What the task asks:
I need the records below retyped exactly.

Data shown:
:::::
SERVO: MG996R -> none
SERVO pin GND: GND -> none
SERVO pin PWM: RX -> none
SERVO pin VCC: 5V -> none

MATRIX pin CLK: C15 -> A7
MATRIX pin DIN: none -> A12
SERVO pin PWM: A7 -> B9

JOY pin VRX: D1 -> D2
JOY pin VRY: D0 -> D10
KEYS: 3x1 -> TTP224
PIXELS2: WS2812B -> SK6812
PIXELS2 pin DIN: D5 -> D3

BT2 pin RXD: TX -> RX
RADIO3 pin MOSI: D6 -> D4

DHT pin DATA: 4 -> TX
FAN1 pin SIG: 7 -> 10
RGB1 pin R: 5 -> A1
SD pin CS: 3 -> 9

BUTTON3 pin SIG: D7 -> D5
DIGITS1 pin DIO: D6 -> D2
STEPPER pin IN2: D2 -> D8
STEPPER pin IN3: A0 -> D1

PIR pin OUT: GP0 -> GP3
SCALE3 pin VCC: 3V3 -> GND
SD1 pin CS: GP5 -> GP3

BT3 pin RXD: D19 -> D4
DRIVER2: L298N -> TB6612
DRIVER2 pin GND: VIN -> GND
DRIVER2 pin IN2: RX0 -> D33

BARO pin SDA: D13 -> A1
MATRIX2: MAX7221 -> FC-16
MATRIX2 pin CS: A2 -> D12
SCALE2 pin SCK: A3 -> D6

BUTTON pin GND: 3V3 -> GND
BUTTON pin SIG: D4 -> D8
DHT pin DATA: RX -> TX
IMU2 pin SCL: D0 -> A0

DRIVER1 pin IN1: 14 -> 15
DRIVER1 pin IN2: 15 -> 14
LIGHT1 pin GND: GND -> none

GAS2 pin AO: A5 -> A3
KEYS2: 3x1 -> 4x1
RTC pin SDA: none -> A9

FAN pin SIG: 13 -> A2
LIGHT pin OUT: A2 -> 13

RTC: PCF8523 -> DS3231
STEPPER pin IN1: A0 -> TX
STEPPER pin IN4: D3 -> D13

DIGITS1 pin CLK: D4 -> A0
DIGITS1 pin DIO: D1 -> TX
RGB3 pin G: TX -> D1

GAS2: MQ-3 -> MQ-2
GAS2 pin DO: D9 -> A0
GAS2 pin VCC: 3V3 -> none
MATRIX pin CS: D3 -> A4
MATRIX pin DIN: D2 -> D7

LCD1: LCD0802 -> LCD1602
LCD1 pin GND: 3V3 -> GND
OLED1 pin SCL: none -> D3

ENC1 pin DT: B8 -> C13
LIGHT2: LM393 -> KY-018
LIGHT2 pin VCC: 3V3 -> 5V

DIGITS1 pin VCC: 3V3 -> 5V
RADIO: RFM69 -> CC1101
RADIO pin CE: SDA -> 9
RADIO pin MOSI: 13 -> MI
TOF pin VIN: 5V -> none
:::::
Finished task:
SERVO: MG996R -> none
SERVO pin GND: GND -> none
SERVO pin PWM: RX -> none
SERVO pin VCC: 5V -> none

MATRIX pin CLK: C15 -> A7
MATRIX pin DIN: none -> A12
SERVO pin PWM: A7 -> B9

JOY pin VRX: D1 -> D2
JOY pin VRY: D0 -> D10
KEYS: 3x1 -> TTP224
PIXELS2: WS2812B -> SK6812
PIXELS2 pin DIN: D5 -> D3

BT2 pin RXD: TX -> RX
RADIO3 pin MOSI: D6 -> D4

DHT pin DATA: 4 -> TX
FAN1 pin SIG: 7 -> 10
RGB1 pin R: 5 -> A1
SD pin CS: 3 -> 9

BUTTON3 pin SIG: D7 -> D5
DIGITS1 pin DIO: D6 -> D2
STEPPER pin IN2: D2 -> D8
STEPPER pin IN3: A0 -> D1

PIR pin OUT: GP0 -> GP3
SCALE3 pin VCC: 3V3 -> GND
SD1 pin CS: GP5 -> GP3

BT3 pin RXD: D19 -> D4
DRIVER2: L298N -> TB6612
DRIVER2 pin GND: VIN -> GND
DRIVER2 pin IN2: RX0 -> D33

BARO pin SDA: D13 -> A1
MATRIX2: MAX7221 -> FC-16
MATRIX2 pin CS: A2 -> D12
SCALE2 pin SCK: A3 -> D6

BUTTON pin GND: 3V3 -> GND
BUTTON pin SIG: D4 -> D8
DHT pin DATA: RX -> TX
IMU2 pin SCL: D0 -> A0

DRIVER1 pin IN1: 14 -> 15
DRIVER1 pin IN2: 15 -> 14
LIGHT1 pin GND: GND -> none

GAS2 pin AO: A5 -> A3
KEYS2: 3x1 -> 4x1
RTC pin SDA: none -> A9

FAN pin SIG: 13 -> A2
LIGHT pin OUT: A2 -> 13

RTC: PCF8523 -> DS3231
STEPPER pin IN1: A0 -> TX
STEPPER pin IN4: D3 -> D13

DIGITS1 pin CLK: D4 -> A0
DIGITS1 pin DIO: D1 -> TX
RGB3 pin G: TX -> D1

GAS2: MQ-3 -> MQ-2
GAS2 pin DO: D9 -> A0
GAS2 pin VCC: 3V3 -> none
MATRIX pin CS: D3 -> A4
MATRIX pin DIN: D2 -> D7

LCD1: LCD0802 -> LCD1602
LCD1 pin GND: 3V3 -> GND
OLED1 pin SCL: none -> D3

ENC1 pin DT: B8 -> C13
LIGHT2: LM393 -> KY-018
LIGHT2 pin VCC: 3V3 -> 5V

DIGITS1 pin VCC: 3V3 -> 5V
RADIO: RFM69 -> CC1101
RADIO pin CE: SDA -> 9
RADIO pin MOSI: 13 -> MI
TOF pin VIN: 5V -> none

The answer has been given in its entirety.